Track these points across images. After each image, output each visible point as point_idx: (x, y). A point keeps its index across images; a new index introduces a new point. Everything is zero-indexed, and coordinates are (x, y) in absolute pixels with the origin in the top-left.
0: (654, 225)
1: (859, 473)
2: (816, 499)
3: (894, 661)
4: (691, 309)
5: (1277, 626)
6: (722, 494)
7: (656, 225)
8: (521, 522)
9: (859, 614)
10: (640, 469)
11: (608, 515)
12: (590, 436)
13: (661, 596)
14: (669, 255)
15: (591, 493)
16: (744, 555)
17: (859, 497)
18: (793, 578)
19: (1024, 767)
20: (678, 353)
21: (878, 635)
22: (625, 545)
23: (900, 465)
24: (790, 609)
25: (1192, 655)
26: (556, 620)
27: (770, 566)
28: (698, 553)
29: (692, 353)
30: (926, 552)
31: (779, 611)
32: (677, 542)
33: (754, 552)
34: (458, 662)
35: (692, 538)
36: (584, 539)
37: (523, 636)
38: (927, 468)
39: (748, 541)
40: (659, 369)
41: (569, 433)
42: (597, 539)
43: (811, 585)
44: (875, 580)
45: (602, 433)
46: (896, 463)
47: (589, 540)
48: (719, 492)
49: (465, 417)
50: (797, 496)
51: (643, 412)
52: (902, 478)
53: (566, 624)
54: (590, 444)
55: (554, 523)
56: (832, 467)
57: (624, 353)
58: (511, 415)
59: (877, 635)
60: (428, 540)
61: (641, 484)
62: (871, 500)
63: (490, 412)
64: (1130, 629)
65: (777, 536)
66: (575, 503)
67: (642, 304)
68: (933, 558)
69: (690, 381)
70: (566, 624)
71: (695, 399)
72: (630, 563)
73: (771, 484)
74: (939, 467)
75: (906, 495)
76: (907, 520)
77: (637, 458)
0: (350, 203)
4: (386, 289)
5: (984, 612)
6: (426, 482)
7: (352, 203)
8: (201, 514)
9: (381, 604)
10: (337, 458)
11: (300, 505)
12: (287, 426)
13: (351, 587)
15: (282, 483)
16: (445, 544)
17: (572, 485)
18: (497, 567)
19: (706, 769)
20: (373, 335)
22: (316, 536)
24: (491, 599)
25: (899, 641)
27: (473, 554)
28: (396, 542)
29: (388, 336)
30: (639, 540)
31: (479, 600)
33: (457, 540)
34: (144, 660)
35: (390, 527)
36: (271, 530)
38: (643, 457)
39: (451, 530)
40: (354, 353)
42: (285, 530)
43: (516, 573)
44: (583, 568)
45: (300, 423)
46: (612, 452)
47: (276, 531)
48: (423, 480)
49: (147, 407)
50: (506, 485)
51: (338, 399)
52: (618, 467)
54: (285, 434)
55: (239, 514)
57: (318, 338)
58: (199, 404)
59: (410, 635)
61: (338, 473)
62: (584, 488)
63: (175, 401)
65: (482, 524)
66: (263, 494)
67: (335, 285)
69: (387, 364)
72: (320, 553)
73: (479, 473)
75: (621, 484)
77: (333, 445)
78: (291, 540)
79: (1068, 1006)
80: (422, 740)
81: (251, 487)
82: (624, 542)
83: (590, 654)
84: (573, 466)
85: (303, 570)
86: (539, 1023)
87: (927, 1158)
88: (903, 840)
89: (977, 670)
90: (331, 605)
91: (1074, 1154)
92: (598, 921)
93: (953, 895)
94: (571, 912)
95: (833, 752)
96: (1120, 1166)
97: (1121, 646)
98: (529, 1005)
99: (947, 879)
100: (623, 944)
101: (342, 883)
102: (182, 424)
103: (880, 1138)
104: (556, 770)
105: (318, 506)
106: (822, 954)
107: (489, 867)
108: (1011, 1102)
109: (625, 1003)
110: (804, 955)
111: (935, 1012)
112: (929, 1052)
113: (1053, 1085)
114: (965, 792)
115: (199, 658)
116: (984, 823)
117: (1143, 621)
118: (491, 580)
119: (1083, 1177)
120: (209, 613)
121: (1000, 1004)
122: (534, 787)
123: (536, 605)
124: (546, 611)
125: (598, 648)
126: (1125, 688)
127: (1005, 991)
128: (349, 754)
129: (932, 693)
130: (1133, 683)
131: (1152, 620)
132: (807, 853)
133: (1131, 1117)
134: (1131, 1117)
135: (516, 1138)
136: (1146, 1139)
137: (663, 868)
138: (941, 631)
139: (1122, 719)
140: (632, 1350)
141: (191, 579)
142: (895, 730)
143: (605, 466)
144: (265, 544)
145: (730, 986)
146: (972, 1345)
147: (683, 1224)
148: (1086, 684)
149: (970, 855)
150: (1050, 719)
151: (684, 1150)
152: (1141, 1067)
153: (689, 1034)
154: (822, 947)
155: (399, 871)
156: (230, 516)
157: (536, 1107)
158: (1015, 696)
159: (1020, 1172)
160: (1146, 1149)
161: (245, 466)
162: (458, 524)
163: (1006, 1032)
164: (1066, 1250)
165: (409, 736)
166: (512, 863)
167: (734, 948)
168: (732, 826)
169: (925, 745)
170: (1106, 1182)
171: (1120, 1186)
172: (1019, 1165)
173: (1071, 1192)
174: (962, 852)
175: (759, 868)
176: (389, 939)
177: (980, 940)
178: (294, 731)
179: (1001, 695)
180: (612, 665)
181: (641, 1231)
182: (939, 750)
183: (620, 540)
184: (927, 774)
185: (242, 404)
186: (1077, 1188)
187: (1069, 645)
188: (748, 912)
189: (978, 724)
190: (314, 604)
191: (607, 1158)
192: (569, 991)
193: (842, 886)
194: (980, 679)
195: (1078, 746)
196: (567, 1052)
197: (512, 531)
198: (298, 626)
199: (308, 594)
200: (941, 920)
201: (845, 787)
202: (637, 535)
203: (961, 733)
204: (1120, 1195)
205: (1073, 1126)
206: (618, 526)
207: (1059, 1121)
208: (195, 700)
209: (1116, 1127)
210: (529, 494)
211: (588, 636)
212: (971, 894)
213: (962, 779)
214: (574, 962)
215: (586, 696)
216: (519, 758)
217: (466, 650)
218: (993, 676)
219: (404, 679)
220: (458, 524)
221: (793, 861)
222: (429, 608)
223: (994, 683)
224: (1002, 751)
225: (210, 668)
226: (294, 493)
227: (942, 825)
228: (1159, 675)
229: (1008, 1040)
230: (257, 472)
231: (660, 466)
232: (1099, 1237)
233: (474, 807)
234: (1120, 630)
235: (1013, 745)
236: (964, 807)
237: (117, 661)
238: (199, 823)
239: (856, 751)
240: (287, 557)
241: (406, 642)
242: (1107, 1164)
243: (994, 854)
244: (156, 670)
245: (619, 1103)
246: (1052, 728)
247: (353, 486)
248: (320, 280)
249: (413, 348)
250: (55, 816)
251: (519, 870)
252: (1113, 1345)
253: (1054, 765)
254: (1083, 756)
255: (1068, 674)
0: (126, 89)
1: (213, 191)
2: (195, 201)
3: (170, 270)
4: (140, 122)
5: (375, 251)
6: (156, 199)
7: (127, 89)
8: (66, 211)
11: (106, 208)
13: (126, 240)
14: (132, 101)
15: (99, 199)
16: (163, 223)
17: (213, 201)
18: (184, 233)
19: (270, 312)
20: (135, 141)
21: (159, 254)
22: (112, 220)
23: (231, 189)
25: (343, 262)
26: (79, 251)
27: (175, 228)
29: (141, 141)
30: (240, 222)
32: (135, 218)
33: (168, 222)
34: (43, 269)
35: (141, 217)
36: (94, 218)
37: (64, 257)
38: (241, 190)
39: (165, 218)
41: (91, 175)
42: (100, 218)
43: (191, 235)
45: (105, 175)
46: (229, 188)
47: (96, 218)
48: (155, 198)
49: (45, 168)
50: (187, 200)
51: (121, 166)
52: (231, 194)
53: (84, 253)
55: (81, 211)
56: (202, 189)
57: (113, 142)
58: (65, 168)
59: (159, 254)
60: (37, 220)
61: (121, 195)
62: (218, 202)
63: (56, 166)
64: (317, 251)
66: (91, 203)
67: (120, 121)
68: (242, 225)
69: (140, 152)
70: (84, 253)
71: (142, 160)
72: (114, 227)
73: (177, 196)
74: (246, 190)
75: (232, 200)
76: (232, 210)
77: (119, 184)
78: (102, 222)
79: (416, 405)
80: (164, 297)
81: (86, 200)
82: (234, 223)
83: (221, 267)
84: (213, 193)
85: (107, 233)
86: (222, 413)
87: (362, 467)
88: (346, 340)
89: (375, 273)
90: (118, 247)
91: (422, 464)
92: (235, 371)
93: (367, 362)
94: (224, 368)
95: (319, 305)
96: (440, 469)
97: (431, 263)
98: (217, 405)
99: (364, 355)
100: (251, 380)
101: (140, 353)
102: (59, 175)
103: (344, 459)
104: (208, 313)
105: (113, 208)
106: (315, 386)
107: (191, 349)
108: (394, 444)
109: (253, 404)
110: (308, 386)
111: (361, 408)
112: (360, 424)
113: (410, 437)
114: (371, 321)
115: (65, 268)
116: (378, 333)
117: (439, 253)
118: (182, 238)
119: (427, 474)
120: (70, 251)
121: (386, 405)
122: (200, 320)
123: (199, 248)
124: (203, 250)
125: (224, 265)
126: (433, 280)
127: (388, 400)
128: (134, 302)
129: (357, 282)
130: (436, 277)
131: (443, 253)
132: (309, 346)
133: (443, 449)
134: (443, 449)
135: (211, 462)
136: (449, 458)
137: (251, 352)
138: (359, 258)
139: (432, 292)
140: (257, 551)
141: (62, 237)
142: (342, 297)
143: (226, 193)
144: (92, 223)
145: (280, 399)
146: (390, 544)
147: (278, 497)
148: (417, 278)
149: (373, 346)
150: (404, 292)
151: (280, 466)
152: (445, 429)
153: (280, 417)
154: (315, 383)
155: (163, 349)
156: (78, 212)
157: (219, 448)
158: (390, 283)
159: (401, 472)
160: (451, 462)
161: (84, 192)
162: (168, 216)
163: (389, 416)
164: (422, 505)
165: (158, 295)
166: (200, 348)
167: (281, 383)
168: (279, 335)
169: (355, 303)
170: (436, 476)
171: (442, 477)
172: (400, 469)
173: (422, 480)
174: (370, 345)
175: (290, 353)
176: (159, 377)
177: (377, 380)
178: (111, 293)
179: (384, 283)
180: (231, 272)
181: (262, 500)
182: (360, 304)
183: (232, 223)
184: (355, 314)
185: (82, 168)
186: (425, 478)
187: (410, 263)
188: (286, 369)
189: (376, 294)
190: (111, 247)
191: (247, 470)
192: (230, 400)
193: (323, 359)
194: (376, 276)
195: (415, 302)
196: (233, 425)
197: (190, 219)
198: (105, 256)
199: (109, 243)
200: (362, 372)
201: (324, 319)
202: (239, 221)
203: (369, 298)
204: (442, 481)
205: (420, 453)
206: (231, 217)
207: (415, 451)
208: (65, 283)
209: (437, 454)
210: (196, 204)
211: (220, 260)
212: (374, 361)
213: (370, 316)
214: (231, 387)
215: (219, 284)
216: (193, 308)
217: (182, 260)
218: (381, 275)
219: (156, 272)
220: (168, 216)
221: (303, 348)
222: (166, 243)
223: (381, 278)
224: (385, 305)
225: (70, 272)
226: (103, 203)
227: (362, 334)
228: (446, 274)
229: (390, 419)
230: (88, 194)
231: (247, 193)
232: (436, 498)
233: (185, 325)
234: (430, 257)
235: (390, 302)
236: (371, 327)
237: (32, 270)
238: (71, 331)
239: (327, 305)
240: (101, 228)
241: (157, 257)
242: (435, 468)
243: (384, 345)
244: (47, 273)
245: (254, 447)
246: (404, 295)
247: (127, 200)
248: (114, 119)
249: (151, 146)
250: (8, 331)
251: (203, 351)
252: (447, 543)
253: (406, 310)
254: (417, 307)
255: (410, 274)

━━━━━━━━━━━━━━━━━━━━━━━━━━━━━━

• Required work: Rewrite the lines starting at the one that contains "78: (291, 540)" and ending at the one that contains "116: (984, 823)", replacing "1154" with "1145" and leaving everything else unchanged. Give back only those lines.

• Exercise output:
78: (291, 540)
79: (1068, 1006)
80: (422, 740)
81: (251, 487)
82: (624, 542)
83: (590, 654)
84: (573, 466)
85: (303, 570)
86: (539, 1023)
87: (927, 1158)
88: (903, 840)
89: (977, 670)
90: (331, 605)
91: (1074, 1145)
92: (598, 921)
93: (953, 895)
94: (571, 912)
95: (833, 752)
96: (1120, 1166)
97: (1121, 646)
98: (529, 1005)
99: (947, 879)
100: (623, 944)
101: (342, 883)
102: (182, 424)
103: (880, 1138)
104: (556, 770)
105: (318, 506)
106: (822, 954)
107: (489, 867)
108: (1011, 1102)
109: (625, 1003)
110: (804, 955)
111: (935, 1012)
112: (929, 1052)
113: (1053, 1085)
114: (965, 792)
115: (199, 658)
116: (984, 823)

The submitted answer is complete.